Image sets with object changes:
_ _ _ _

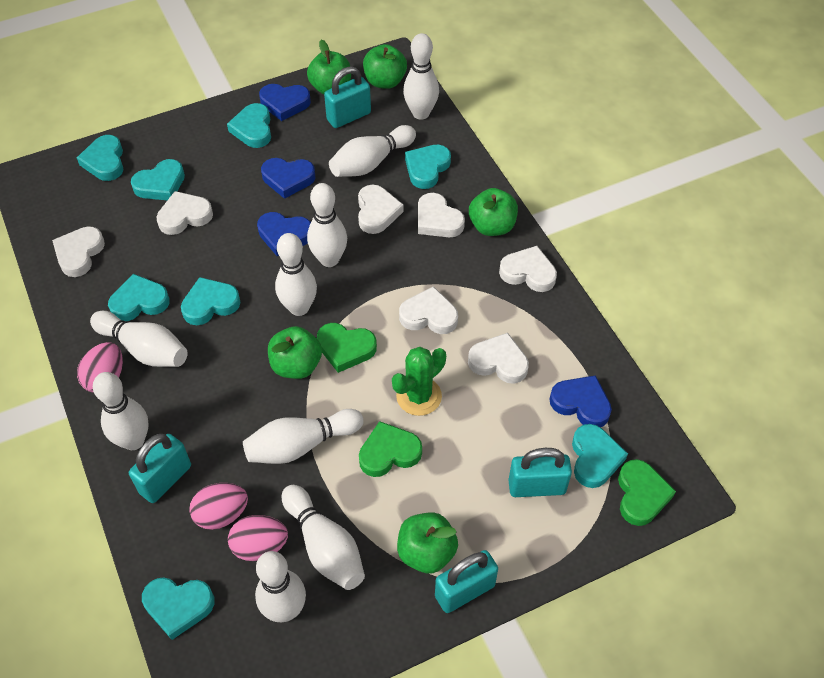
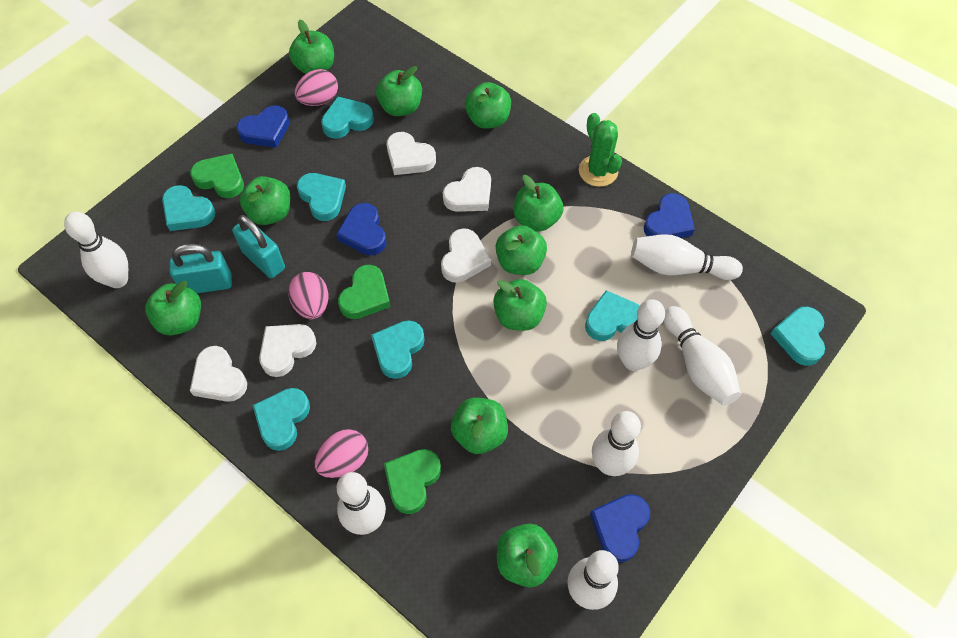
green apple: 5 -> 10
turquoise heart: 8 -> 7
turquoise padlock: 4 -> 2
white bowling pin: 9 -> 7
white heart: 7 -> 5

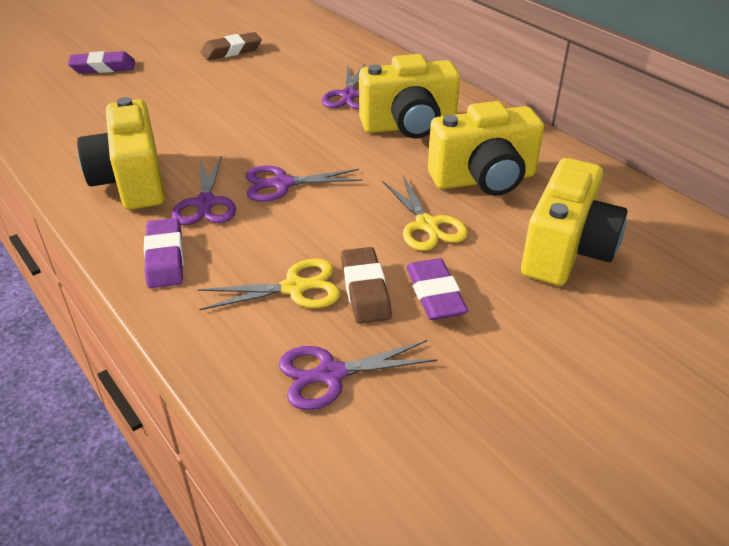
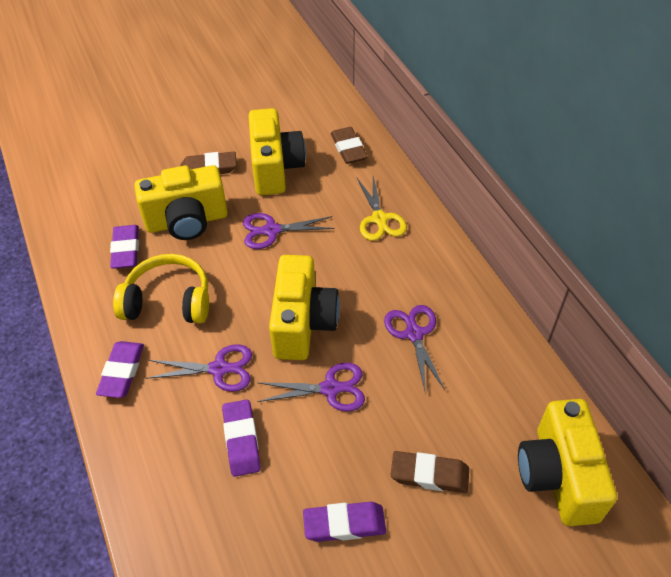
brown eraser: 2 -> 3
purple eraser: 3 -> 4
yellow headphones: 0 -> 1
yellow scissors: 2 -> 1

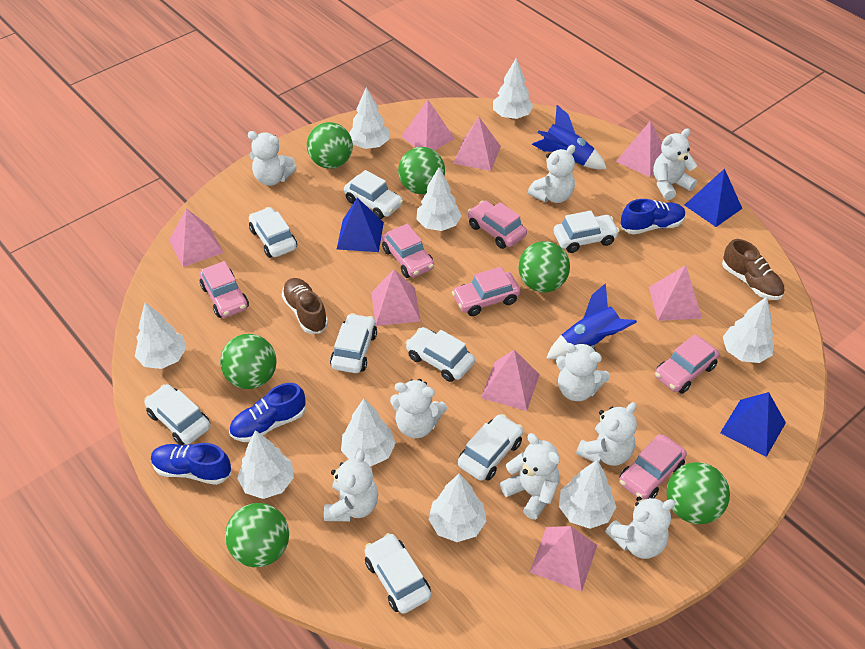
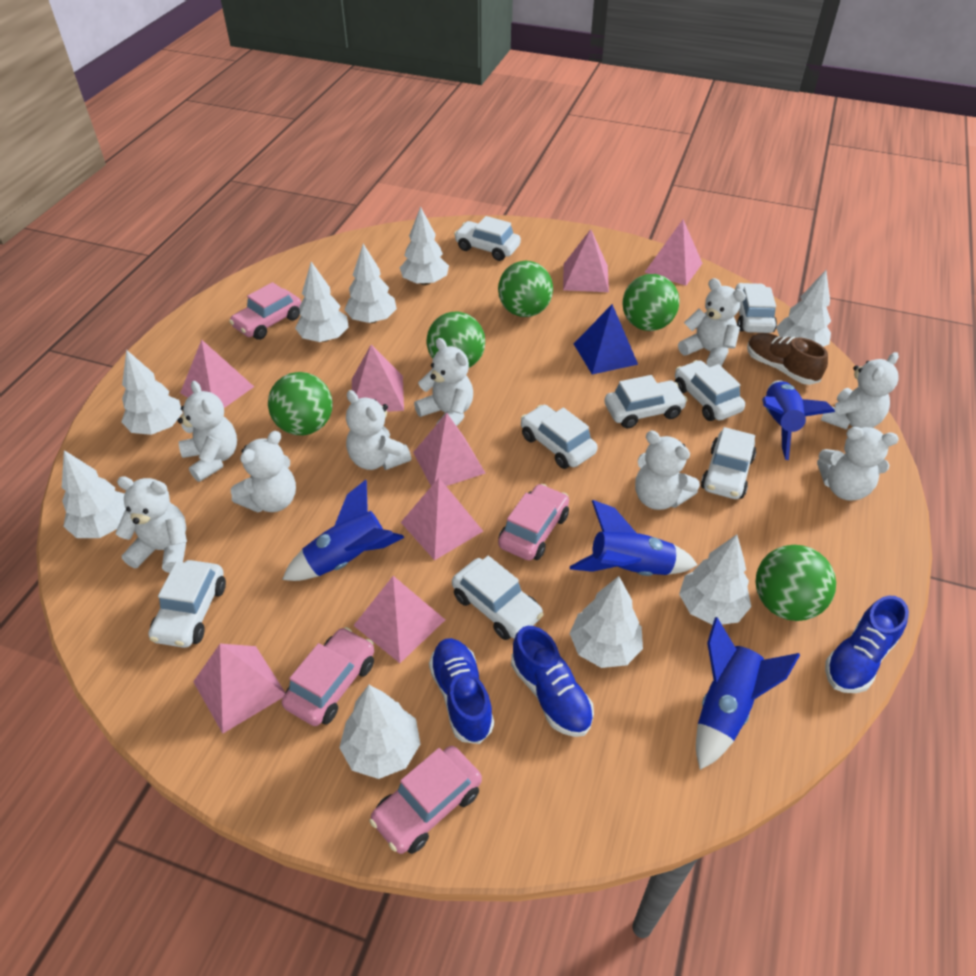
blue pyramid: 3 -> 1
blue rocket: 2 -> 4
brown shoe: 2 -> 1
green ball: 6 -> 5
pink car: 6 -> 4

_ _ _ _

## BRIEF
Pictures aren't part of the copy; return each record above exactly.

## RESPONSE TO THIS TASK
green apple: 5 -> 10
turquoise heart: 8 -> 7
turquoise padlock: 4 -> 2
white bowling pin: 9 -> 7
white heart: 7 -> 5

brown eraser: 2 -> 3
purple eraser: 3 -> 4
yellow headphones: 0 -> 1
yellow scissors: 2 -> 1

blue pyramid: 3 -> 1
blue rocket: 2 -> 4
brown shoe: 2 -> 1
green ball: 6 -> 5
pink car: 6 -> 4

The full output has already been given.